## [Your instructions]
Copy exactly the line containing "cyan cone M12 level 1 -> cyan cone G2 level 3" and all the lines that follow it to the end of the records, minus the pictures.

## [Provided information]
============
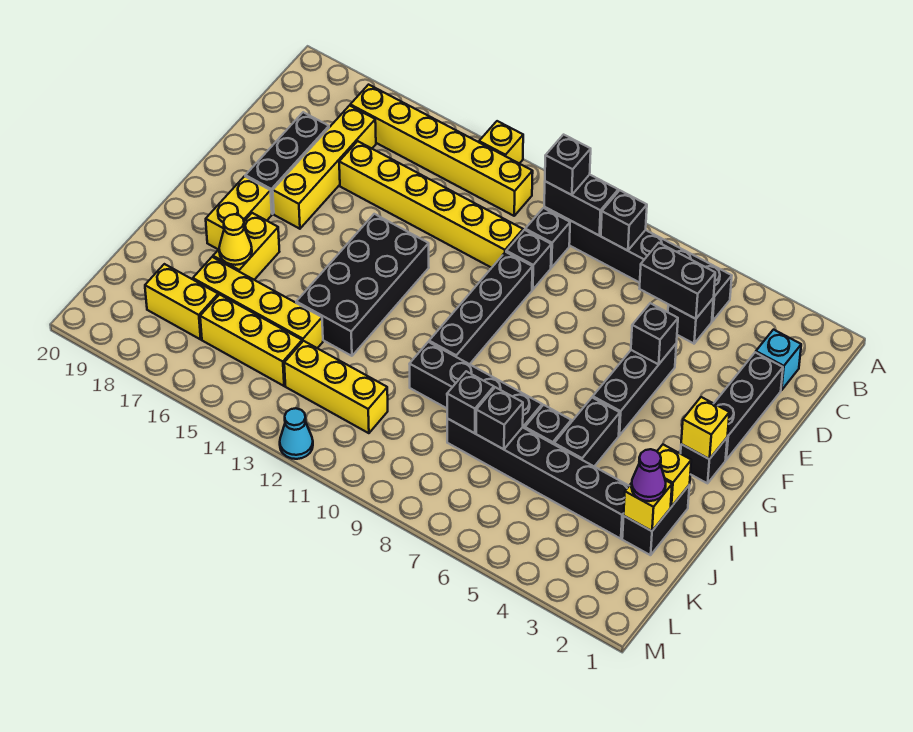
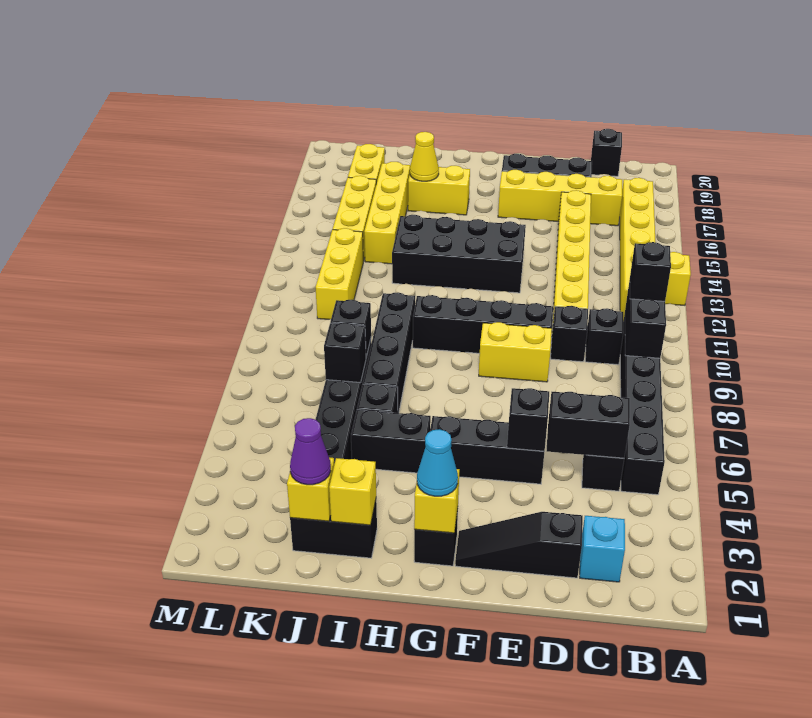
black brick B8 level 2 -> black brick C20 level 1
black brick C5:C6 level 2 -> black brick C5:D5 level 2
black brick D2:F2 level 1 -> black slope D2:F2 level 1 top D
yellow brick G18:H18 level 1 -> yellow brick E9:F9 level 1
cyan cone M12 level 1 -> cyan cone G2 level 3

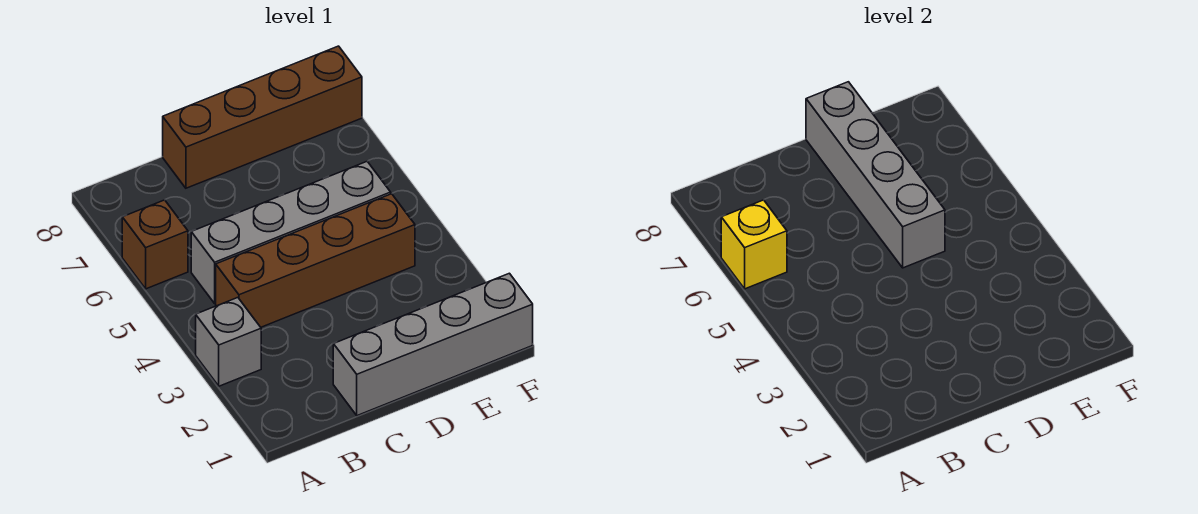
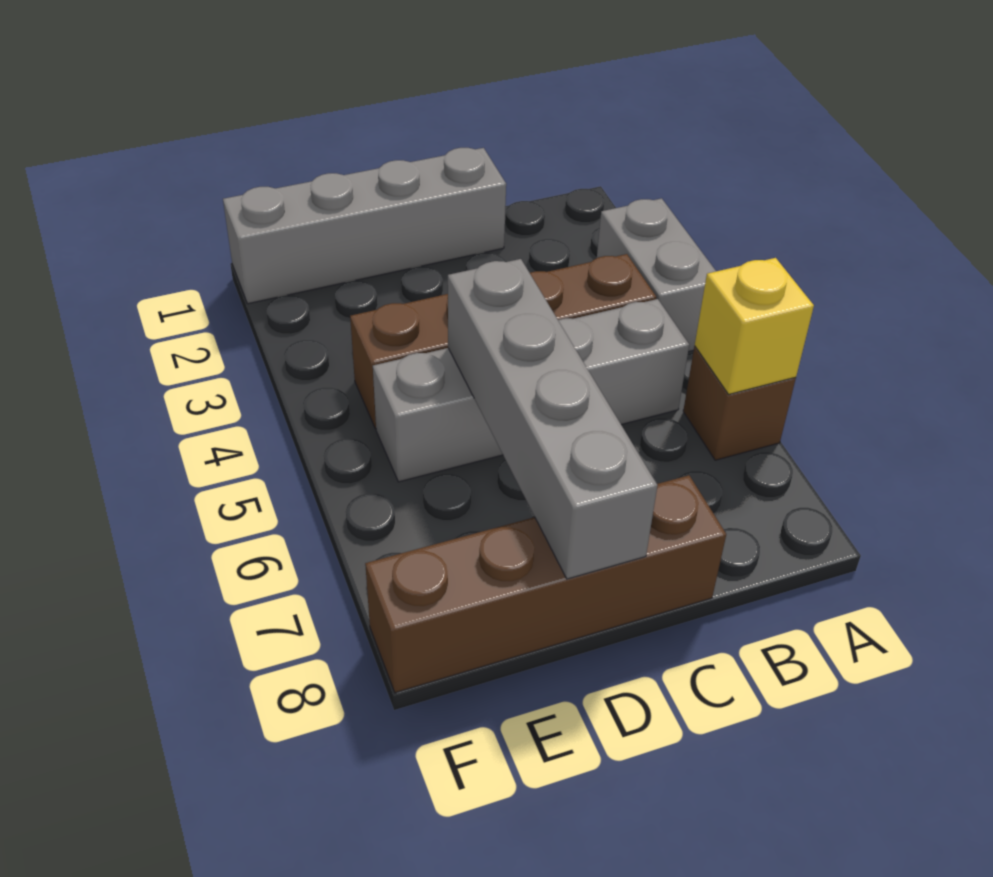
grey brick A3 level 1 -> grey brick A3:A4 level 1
============
## [Written solution]
cyan cone M12 level 1 -> cyan cone G2 level 3

grey brick A3 level 1 -> grey brick A3:A4 level 1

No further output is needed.